> TRY IT:
Down to the last character, write out the records below.

> MATERIAL FOR THE TASK:
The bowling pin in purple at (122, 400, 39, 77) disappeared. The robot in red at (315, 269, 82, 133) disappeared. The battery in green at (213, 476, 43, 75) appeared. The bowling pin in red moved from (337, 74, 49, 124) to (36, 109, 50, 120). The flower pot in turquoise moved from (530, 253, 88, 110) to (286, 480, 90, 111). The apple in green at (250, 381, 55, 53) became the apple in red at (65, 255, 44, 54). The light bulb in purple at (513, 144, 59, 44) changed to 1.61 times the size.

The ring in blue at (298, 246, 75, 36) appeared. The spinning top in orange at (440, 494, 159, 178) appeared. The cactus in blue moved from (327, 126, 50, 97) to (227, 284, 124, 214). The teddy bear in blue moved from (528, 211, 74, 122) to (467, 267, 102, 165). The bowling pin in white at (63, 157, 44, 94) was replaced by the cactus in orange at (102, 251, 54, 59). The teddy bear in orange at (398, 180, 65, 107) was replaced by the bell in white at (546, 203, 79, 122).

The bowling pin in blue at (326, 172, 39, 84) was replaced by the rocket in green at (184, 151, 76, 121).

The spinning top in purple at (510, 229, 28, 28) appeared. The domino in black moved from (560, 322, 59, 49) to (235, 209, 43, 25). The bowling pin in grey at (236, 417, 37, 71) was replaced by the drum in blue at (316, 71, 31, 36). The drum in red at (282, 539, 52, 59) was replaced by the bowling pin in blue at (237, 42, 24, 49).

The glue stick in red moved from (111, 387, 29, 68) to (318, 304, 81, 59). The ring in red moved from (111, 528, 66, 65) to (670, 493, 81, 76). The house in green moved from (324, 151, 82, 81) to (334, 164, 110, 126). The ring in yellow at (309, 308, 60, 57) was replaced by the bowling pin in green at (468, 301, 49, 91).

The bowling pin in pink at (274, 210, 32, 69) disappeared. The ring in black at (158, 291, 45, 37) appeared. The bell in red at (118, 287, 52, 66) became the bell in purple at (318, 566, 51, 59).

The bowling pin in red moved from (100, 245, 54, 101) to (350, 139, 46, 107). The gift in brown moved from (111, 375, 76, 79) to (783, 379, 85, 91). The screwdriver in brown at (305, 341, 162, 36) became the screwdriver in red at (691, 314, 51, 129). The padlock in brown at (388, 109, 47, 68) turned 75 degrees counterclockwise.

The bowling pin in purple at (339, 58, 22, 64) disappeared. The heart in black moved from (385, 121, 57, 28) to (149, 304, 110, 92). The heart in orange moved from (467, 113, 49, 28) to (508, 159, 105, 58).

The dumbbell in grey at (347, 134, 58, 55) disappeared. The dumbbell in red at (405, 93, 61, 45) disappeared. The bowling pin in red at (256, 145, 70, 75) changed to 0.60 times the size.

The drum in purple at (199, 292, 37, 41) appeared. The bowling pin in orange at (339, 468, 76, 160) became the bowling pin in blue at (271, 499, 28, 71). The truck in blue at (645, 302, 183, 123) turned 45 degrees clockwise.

> ANSWER TO THIS TASK:
The bowling pin in purple at (122, 400, 39, 77) disappeared. The robot in red at (315, 269, 82, 133) disappeared. The battery in green at (213, 476, 43, 75) appeared. The bowling pin in red moved from (337, 74, 49, 124) to (36, 109, 50, 120). The flower pot in turquoise moved from (530, 253, 88, 110) to (286, 480, 90, 111). The apple in green at (250, 381, 55, 53) became the apple in red at (65, 255, 44, 54). The light bulb in purple at (513, 144, 59, 44) changed to 1.61 times the size.

The ring in blue at (298, 246, 75, 36) appeared. The spinning top in orange at (440, 494, 159, 178) appeared. The cactus in blue moved from (327, 126, 50, 97) to (227, 284, 124, 214). The teddy bear in blue moved from (528, 211, 74, 122) to (467, 267, 102, 165). The bowling pin in white at (63, 157, 44, 94) was replaced by the cactus in orange at (102, 251, 54, 59). The teddy bear in orange at (398, 180, 65, 107) was replaced by the bell in white at (546, 203, 79, 122).

The bowling pin in blue at (326, 172, 39, 84) was replaced by the rocket in green at (184, 151, 76, 121).

The spinning top in purple at (510, 229, 28, 28) appeared. The domino in black moved from (560, 322, 59, 49) to (235, 209, 43, 25). The bowling pin in grey at (236, 417, 37, 71) was replaced by the drum in blue at (316, 71, 31, 36). The drum in red at (282, 539, 52, 59) was replaced by the bowling pin in blue at (237, 42, 24, 49).

The glue stick in red moved from (111, 387, 29, 68) to (318, 304, 81, 59). The ring in red moved from (111, 528, 66, 65) to (670, 493, 81, 76). The house in green moved from (324, 151, 82, 81) to (334, 164, 110, 126). The ring in yellow at (309, 308, 60, 57) was replaced by the bowling pin in green at (468, 301, 49, 91).

The bowling pin in pink at (274, 210, 32, 69) disappeared. The ring in black at (158, 291, 45, 37) appeared. The bell in red at (118, 287, 52, 66) became the bell in purple at (318, 566, 51, 59).

The bowling pin in red moved from (100, 245, 54, 101) to (350, 139, 46, 107). The gift in brown moved from (111, 375, 76, 79) to (783, 379, 85, 91). The screwdriver in brown at (305, 341, 162, 36) became the screwdriver in red at (691, 314, 51, 129). The padlock in brown at (388, 109, 47, 68) turned 75 degrees counterclockwise.

The bowling pin in purple at (339, 58, 22, 64) disappeared. The heart in black moved from (385, 121, 57, 28) to (149, 304, 110, 92). The heart in orange moved from (467, 113, 49, 28) to (508, 159, 105, 58).

The dumbbell in grey at (347, 134, 58, 55) disappeared. The dumbbell in red at (405, 93, 61, 45) disappeared. The bowling pin in red at (256, 145, 70, 75) changed to 0.60 times the size.

The drum in purple at (199, 292, 37, 41) appeared. The bowling pin in orange at (339, 468, 76, 160) became the bowling pin in blue at (271, 499, 28, 71). The truck in blue at (645, 302, 183, 123) turned 45 degrees clockwise.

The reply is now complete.